* [ACTION ITEM]:
Find where "orange arrow: rotated 6 degrees clockwise" occurs in the data below, and retype that line and every later line exactly.

Colored geometric primitive data
────────

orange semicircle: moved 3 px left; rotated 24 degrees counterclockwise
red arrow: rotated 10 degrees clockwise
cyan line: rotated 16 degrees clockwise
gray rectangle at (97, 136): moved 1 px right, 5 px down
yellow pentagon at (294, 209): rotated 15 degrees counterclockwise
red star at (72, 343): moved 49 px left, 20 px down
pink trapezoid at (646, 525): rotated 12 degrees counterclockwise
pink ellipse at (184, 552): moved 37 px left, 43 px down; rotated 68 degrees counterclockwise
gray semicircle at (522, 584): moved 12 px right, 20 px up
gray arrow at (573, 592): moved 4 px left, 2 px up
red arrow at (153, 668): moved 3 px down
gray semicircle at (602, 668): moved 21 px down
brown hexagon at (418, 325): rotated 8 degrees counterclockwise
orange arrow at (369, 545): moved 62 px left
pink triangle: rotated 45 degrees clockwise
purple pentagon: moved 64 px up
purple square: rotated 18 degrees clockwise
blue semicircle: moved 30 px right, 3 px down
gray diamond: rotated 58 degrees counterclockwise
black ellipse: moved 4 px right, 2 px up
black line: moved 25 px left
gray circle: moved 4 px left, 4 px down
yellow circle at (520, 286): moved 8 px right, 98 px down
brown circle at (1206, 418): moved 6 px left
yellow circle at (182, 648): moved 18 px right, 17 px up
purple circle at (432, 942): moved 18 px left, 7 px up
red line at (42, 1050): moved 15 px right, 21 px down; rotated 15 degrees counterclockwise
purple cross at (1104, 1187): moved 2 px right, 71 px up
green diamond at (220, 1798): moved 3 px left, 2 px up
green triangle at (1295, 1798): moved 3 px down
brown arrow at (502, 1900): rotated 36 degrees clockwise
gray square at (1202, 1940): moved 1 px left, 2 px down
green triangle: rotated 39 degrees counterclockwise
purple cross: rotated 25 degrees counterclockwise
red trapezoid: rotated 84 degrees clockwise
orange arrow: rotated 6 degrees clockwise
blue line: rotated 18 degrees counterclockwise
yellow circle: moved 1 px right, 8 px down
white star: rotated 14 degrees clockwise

────────

* [THE COMPLETED TASK]:
orange arrow: rotated 6 degrees clockwise
blue line: rotated 18 degrees counterclockwise
yellow circle: moved 1 px right, 8 px down
white star: rotated 14 degrees clockwise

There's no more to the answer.